===== Source material
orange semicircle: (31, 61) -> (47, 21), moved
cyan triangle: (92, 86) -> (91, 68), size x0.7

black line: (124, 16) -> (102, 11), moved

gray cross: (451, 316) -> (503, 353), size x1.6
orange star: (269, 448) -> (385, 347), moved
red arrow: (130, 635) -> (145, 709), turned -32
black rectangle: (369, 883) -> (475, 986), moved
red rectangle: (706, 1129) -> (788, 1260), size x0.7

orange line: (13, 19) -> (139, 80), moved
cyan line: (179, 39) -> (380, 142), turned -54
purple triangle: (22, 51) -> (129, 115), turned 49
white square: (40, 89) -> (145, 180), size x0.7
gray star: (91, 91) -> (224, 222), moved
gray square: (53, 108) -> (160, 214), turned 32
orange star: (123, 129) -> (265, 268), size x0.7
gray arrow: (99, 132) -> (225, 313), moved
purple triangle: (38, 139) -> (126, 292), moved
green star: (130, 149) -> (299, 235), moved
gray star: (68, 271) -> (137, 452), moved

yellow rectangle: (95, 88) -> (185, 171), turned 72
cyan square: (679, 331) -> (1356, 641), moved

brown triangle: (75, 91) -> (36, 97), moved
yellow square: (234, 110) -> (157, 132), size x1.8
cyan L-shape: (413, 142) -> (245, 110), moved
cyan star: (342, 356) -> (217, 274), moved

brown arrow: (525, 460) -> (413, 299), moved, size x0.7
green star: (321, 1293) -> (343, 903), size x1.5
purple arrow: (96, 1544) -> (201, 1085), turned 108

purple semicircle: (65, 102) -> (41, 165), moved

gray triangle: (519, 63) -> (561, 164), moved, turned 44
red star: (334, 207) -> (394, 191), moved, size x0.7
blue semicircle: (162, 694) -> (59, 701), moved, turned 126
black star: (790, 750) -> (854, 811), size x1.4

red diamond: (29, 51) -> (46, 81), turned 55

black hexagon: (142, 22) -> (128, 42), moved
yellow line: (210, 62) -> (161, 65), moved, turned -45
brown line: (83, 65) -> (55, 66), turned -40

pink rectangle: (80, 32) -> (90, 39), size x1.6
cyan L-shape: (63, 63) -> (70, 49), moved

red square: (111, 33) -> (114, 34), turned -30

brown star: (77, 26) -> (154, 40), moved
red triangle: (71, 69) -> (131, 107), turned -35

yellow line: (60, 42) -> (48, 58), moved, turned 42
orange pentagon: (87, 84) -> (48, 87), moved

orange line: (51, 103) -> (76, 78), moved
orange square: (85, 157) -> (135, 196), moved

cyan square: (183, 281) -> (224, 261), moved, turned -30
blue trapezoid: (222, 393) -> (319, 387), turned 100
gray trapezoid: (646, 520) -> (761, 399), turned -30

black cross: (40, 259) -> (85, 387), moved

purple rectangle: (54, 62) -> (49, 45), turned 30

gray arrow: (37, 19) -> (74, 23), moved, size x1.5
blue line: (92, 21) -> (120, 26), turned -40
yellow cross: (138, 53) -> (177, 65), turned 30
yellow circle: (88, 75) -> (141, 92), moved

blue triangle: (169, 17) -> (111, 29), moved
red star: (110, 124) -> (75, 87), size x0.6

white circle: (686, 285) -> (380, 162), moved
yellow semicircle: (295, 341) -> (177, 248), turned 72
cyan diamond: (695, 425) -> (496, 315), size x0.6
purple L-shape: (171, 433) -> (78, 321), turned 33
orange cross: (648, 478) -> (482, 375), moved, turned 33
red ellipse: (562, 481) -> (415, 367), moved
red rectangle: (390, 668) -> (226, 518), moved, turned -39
==========
Problem description –
Copy out, exactly and alone, the lines of the entries above between the ones holding "gray cross: (451, 316)" and "yellow square: (234, 110)", inclusive.

Result below –
gray cross: (451, 316) -> (503, 353), size x1.6
orange star: (269, 448) -> (385, 347), moved
red arrow: (130, 635) -> (145, 709), turned -32
black rectangle: (369, 883) -> (475, 986), moved
red rectangle: (706, 1129) -> (788, 1260), size x0.7

orange line: (13, 19) -> (139, 80), moved
cyan line: (179, 39) -> (380, 142), turned -54
purple triangle: (22, 51) -> (129, 115), turned 49
white square: (40, 89) -> (145, 180), size x0.7
gray star: (91, 91) -> (224, 222), moved
gray square: (53, 108) -> (160, 214), turned 32
orange star: (123, 129) -> (265, 268), size x0.7
gray arrow: (99, 132) -> (225, 313), moved
purple triangle: (38, 139) -> (126, 292), moved
green star: (130, 149) -> (299, 235), moved
gray star: (68, 271) -> (137, 452), moved

yellow rectangle: (95, 88) -> (185, 171), turned 72
cyan square: (679, 331) -> (1356, 641), moved

brown triangle: (75, 91) -> (36, 97), moved
yellow square: (234, 110) -> (157, 132), size x1.8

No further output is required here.